== SUPPLIED MATERIAL ==
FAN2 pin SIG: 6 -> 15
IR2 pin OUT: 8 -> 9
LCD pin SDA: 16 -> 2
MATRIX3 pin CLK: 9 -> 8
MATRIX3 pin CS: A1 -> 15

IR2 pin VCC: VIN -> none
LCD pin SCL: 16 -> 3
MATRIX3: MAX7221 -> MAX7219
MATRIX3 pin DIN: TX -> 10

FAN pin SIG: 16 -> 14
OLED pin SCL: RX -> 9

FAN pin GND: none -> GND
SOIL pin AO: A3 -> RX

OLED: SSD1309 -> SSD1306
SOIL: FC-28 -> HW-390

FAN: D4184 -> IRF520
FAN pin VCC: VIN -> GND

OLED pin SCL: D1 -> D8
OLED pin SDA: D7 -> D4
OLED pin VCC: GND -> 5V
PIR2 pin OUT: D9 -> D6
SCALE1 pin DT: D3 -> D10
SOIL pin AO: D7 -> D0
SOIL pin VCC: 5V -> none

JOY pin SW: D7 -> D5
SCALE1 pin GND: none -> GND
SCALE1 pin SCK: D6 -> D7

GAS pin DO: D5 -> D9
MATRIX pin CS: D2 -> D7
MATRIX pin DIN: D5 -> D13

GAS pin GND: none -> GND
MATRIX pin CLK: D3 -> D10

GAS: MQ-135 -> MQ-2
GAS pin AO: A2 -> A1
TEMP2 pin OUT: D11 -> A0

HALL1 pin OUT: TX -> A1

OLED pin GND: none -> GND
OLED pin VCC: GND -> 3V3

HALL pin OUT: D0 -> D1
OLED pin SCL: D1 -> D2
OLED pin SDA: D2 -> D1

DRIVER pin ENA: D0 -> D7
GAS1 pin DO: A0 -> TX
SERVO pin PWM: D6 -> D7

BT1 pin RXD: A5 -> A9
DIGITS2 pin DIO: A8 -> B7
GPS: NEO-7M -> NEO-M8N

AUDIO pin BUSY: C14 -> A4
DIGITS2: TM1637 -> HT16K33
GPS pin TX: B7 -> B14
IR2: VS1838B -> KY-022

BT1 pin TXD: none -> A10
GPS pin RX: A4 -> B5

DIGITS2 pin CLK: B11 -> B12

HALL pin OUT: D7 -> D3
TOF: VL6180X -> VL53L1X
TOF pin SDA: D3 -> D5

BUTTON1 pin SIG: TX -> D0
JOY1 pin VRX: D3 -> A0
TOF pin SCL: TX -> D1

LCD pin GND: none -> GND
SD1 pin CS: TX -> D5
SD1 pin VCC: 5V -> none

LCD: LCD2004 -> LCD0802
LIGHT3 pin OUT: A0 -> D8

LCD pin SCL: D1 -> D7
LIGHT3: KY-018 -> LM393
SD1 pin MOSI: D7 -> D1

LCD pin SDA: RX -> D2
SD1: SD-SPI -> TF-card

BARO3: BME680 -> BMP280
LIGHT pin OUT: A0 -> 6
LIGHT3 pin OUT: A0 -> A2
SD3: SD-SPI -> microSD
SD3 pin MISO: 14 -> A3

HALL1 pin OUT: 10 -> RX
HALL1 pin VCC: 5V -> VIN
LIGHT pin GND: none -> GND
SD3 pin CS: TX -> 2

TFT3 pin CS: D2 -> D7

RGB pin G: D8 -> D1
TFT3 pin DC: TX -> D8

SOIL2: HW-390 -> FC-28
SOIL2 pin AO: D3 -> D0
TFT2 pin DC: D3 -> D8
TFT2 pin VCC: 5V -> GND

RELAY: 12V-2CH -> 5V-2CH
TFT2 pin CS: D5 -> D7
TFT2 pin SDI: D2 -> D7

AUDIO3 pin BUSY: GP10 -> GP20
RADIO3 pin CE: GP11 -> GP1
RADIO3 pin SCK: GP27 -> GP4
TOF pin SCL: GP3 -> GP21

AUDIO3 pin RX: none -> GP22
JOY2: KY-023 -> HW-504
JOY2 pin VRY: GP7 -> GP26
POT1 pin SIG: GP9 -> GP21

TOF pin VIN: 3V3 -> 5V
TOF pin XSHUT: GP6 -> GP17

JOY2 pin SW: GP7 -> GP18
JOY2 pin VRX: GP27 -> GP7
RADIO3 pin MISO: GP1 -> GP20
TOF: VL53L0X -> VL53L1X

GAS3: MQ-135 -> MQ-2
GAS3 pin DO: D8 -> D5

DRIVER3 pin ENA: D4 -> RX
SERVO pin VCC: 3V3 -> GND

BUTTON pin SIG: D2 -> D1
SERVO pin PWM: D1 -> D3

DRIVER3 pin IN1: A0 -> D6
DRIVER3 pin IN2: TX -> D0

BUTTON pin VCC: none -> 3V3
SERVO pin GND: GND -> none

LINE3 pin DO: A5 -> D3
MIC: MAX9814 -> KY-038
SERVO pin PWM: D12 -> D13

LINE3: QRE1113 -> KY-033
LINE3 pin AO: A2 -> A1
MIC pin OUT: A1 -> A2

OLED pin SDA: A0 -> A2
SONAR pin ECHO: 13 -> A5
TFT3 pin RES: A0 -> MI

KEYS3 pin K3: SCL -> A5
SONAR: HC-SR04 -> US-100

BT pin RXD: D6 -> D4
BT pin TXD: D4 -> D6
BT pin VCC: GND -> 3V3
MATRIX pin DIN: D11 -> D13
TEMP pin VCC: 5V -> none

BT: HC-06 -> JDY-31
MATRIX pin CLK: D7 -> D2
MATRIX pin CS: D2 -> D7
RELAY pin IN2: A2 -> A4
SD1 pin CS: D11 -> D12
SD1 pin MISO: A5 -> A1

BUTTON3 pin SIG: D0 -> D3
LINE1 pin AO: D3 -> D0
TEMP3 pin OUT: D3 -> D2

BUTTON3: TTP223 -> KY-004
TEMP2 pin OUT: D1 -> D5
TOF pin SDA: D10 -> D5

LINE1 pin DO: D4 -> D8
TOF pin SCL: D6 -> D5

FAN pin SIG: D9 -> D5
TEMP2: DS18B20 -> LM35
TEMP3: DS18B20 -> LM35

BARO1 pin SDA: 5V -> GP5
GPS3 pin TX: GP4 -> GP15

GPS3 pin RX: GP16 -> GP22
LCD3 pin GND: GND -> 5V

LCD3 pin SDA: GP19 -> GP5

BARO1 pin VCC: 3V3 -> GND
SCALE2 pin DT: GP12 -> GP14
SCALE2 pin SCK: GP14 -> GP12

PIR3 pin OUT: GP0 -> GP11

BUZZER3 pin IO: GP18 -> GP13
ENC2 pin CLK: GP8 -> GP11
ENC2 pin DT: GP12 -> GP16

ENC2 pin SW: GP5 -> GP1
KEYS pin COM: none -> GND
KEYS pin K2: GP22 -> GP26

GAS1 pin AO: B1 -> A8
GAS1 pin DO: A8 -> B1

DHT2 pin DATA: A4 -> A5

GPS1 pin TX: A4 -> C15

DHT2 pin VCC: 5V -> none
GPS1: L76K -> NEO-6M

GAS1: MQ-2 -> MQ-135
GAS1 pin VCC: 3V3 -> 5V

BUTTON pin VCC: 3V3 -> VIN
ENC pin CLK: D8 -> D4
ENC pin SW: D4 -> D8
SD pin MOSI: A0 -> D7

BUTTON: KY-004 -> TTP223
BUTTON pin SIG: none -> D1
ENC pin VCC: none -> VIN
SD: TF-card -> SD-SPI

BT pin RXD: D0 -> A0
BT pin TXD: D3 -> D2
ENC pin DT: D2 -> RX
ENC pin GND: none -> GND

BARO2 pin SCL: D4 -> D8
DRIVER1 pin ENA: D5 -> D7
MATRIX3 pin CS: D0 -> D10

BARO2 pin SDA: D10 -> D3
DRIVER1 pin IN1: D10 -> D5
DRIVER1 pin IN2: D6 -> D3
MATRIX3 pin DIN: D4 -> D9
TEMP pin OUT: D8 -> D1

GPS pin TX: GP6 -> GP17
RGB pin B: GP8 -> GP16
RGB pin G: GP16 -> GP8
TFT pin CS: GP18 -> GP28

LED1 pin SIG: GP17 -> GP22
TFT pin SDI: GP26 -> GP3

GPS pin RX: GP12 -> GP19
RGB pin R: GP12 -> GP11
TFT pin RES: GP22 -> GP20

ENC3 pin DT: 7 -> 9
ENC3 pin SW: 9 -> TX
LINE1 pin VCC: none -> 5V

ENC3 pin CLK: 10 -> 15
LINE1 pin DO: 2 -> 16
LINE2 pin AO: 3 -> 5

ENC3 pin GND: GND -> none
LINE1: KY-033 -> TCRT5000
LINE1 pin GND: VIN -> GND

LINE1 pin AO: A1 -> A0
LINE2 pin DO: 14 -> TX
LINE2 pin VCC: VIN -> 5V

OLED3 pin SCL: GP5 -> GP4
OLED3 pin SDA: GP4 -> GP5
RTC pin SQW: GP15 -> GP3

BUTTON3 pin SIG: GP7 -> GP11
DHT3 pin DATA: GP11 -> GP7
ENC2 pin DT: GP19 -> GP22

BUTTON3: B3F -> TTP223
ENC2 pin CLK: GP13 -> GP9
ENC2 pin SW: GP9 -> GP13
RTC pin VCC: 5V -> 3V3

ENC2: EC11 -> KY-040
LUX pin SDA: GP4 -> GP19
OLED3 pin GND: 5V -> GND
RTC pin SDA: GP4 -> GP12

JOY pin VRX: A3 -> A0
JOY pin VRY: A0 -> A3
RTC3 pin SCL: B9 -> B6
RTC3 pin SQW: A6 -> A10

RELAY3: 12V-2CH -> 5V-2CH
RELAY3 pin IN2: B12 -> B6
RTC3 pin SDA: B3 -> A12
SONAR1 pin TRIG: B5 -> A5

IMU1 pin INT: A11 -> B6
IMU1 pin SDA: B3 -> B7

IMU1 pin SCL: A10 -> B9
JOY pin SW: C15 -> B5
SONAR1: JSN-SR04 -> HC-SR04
===
Which lines run from the one holding "GAS1 pin DO: A0 -> TX" through the one holding "TOF: VL6180X -> VL53L1X" in the records above? Repeat them exactly, both included, and nothing more.

GAS1 pin DO: A0 -> TX
SERVO pin PWM: D6 -> D7

BT1 pin RXD: A5 -> A9
DIGITS2 pin DIO: A8 -> B7
GPS: NEO-7M -> NEO-M8N

AUDIO pin BUSY: C14 -> A4
DIGITS2: TM1637 -> HT16K33
GPS pin TX: B7 -> B14
IR2: VS1838B -> KY-022

BT1 pin TXD: none -> A10
GPS pin RX: A4 -> B5

DIGITS2 pin CLK: B11 -> B12

HALL pin OUT: D7 -> D3
TOF: VL6180X -> VL53L1X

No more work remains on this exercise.